ACTIVITY: In the listing below, find the line holding "BT2: HM-10 -> HC-05" and the line holding "TOF1 pin VIN: 5V -> none". Write out those two lines and all lines between, exactly, and nothing more.

** DATA FOR THIS TASK follows **

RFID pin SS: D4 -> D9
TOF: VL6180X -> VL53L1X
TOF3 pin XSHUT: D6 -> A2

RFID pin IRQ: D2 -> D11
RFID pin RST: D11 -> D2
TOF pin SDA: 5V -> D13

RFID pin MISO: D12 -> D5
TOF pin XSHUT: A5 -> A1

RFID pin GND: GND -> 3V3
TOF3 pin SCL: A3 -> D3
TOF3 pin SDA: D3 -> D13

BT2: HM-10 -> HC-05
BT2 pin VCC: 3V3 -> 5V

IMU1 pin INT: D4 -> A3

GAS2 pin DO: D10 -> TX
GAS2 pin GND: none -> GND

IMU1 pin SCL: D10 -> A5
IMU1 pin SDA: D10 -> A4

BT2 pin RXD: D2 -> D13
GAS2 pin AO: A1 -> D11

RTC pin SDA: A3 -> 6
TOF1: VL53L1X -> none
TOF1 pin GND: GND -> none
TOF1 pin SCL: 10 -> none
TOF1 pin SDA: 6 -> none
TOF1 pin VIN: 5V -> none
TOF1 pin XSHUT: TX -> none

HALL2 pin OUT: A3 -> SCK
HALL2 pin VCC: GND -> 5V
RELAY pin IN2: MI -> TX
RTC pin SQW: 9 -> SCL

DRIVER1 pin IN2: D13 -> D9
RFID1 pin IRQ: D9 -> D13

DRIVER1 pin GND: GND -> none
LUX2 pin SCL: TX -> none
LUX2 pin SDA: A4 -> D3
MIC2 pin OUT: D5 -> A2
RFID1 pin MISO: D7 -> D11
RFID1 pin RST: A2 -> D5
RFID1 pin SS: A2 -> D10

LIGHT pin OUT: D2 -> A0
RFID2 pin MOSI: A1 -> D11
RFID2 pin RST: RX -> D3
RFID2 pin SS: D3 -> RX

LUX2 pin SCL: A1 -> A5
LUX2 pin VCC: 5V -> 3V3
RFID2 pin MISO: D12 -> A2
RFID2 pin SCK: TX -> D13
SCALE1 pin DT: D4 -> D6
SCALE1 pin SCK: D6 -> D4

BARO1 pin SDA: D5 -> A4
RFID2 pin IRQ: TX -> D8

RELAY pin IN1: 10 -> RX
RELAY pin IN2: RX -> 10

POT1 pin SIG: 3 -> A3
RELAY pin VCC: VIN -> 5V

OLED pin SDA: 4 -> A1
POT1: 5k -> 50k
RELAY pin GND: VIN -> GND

** End of DATA FOR THIS TASK **

THE ANSWER:
BT2: HM-10 -> HC-05
BT2 pin VCC: 3V3 -> 5V

IMU1 pin INT: D4 -> A3

GAS2 pin DO: D10 -> TX
GAS2 pin GND: none -> GND

IMU1 pin SCL: D10 -> A5
IMU1 pin SDA: D10 -> A4

BT2 pin RXD: D2 -> D13
GAS2 pin AO: A1 -> D11

RTC pin SDA: A3 -> 6
TOF1: VL53L1X -> none
TOF1 pin GND: GND -> none
TOF1 pin SCL: 10 -> none
TOF1 pin SDA: 6 -> none
TOF1 pin VIN: 5V -> none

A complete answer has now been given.